[ABOUT THIS TASK]
What you print must match the data line for line.

[RECORDS PROVIDED]
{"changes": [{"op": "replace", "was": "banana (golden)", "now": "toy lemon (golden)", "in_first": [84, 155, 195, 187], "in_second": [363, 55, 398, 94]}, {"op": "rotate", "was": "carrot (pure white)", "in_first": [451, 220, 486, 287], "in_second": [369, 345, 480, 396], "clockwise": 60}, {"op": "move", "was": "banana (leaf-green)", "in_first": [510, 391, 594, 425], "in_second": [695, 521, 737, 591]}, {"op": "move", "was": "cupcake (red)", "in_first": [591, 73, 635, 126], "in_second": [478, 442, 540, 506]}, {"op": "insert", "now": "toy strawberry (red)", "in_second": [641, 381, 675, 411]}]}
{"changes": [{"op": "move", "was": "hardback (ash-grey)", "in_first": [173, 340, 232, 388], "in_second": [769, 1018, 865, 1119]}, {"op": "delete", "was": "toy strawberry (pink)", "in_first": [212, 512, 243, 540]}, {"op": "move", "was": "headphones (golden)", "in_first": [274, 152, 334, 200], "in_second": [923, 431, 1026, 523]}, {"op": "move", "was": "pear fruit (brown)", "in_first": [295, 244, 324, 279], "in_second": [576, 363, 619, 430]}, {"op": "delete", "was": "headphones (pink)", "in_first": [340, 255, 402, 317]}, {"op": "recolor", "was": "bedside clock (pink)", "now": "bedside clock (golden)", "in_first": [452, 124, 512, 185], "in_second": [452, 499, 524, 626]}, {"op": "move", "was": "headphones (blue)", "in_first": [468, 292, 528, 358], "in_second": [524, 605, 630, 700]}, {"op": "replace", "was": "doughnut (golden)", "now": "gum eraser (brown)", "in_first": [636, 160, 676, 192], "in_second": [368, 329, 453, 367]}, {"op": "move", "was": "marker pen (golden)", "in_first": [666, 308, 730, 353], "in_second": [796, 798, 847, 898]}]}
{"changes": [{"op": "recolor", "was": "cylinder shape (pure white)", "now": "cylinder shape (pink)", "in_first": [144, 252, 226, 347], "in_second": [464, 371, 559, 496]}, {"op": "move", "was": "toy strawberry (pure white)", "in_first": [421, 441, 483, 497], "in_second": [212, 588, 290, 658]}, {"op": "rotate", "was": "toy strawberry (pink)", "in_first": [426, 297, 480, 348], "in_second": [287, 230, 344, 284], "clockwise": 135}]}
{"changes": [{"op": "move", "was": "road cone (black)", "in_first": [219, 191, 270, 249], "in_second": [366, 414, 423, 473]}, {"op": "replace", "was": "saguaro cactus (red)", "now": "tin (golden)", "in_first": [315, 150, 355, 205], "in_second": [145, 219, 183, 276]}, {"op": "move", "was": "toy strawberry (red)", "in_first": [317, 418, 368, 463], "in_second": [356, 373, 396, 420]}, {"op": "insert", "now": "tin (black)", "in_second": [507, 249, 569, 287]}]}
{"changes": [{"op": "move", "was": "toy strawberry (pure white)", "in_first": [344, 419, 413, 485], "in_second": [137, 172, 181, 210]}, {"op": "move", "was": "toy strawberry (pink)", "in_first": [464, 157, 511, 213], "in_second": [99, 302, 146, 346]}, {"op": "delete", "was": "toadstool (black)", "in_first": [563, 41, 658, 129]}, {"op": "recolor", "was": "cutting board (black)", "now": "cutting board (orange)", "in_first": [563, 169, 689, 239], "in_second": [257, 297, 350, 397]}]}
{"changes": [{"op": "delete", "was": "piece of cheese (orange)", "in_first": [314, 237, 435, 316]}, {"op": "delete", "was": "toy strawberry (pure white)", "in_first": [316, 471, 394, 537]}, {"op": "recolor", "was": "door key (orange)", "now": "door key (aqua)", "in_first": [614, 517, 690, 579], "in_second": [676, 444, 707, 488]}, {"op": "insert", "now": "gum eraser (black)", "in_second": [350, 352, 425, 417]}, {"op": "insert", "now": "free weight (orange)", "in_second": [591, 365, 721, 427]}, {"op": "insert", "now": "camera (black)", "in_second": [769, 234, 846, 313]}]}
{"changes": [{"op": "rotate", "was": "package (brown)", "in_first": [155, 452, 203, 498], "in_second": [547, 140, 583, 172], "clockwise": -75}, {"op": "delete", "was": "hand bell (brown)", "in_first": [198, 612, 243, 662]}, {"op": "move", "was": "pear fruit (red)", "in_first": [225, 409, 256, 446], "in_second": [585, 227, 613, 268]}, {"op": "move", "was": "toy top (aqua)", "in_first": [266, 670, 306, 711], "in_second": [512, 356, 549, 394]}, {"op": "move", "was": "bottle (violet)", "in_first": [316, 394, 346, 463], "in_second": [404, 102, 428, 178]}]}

[SOLUTION TO THIS PROBLEM]
{"changes": [{"op": "replace", "was": "banana (golden)", "now": "toy lemon (golden)", "in_first": [84, 155, 195, 187], "in_second": [363, 55, 398, 94]}, {"op": "rotate", "was": "carrot (pure white)", "in_first": [451, 220, 486, 287], "in_second": [369, 345, 480, 396], "clockwise": 60}, {"op": "move", "was": "banana (leaf-green)", "in_first": [510, 391, 594, 425], "in_second": [695, 521, 737, 591]}, {"op": "move", "was": "cupcake (red)", "in_first": [591, 73, 635, 126], "in_second": [478, 442, 540, 506]}, {"op": "insert", "now": "toy strawberry (red)", "in_second": [641, 381, 675, 411]}]}
{"changes": [{"op": "move", "was": "hardback (ash-grey)", "in_first": [173, 340, 232, 388], "in_second": [769, 1018, 865, 1119]}, {"op": "delete", "was": "toy strawberry (pink)", "in_first": [212, 512, 243, 540]}, {"op": "move", "was": "headphones (golden)", "in_first": [274, 152, 334, 200], "in_second": [923, 431, 1026, 523]}, {"op": "move", "was": "pear fruit (brown)", "in_first": [295, 244, 324, 279], "in_second": [576, 363, 619, 430]}, {"op": "delete", "was": "headphones (pink)", "in_first": [340, 255, 402, 317]}, {"op": "recolor", "was": "bedside clock (pink)", "now": "bedside clock (golden)", "in_first": [452, 124, 512, 185], "in_second": [452, 499, 524, 626]}, {"op": "move", "was": "headphones (blue)", "in_first": [468, 292, 528, 358], "in_second": [524, 605, 630, 700]}, {"op": "replace", "was": "doughnut (golden)", "now": "gum eraser (brown)", "in_first": [636, 160, 676, 192], "in_second": [368, 329, 453, 367]}, {"op": "move", "was": "marker pen (golden)", "in_first": [666, 308, 730, 353], "in_second": [796, 798, 847, 898]}]}
{"changes": [{"op": "recolor", "was": "cylinder shape (pure white)", "now": "cylinder shape (pink)", "in_first": [144, 252, 226, 347], "in_second": [464, 371, 559, 496]}, {"op": "move", "was": "toy strawberry (pure white)", "in_first": [421, 441, 483, 497], "in_second": [212, 588, 290, 658]}, {"op": "rotate", "was": "toy strawberry (pink)", "in_first": [426, 297, 480, 348], "in_second": [287, 230, 344, 284], "clockwise": 135}]}
{"changes": [{"op": "move", "was": "road cone (black)", "in_first": [219, 191, 270, 249], "in_second": [366, 414, 423, 473]}, {"op": "replace", "was": "saguaro cactus (red)", "now": "tin (golden)", "in_first": [315, 150, 355, 205], "in_second": [145, 219, 183, 276]}, {"op": "move", "was": "toy strawberry (red)", "in_first": [317, 418, 368, 463], "in_second": [356, 373, 396, 420]}, {"op": "insert", "now": "tin (black)", "in_second": [507, 249, 569, 287]}]}
{"changes": [{"op": "move", "was": "toy strawberry (pure white)", "in_first": [344, 419, 413, 485], "in_second": [137, 172, 181, 210]}, {"op": "move", "was": "toy strawberry (pink)", "in_first": [464, 157, 511, 213], "in_second": [99, 302, 146, 346]}, {"op": "delete", "was": "toadstool (black)", "in_first": [563, 41, 658, 129]}, {"op": "recolor", "was": "cutting board (black)", "now": "cutting board (orange)", "in_first": [563, 169, 689, 239], "in_second": [257, 297, 350, 397]}]}
{"changes": [{"op": "delete", "was": "piece of cheese (orange)", "in_first": [314, 237, 435, 316]}, {"op": "delete", "was": "toy strawberry (pure white)", "in_first": [316, 471, 394, 537]}, {"op": "recolor", "was": "door key (orange)", "now": "door key (aqua)", "in_first": [614, 517, 690, 579], "in_second": [676, 444, 707, 488]}, {"op": "insert", "now": "gum eraser (black)", "in_second": [350, 352, 425, 417]}, {"op": "insert", "now": "free weight (orange)", "in_second": [591, 365, 721, 427]}, {"op": "insert", "now": "camera (black)", "in_second": [769, 234, 846, 313]}]}
{"changes": [{"op": "rotate", "was": "package (brown)", "in_first": [155, 452, 203, 498], "in_second": [547, 140, 583, 172], "clockwise": -75}, {"op": "delete", "was": "hand bell (brown)", "in_first": [198, 612, 243, 662]}, {"op": "move", "was": "pear fruit (red)", "in_first": [225, 409, 256, 446], "in_second": [585, 227, 613, 268]}, {"op": "move", "was": "toy top (aqua)", "in_first": [266, 670, 306, 711], "in_second": [512, 356, 549, 394]}, {"op": "move", "was": "bottle (violet)", "in_first": [316, 394, 346, 463], "in_second": [404, 102, 428, 178]}]}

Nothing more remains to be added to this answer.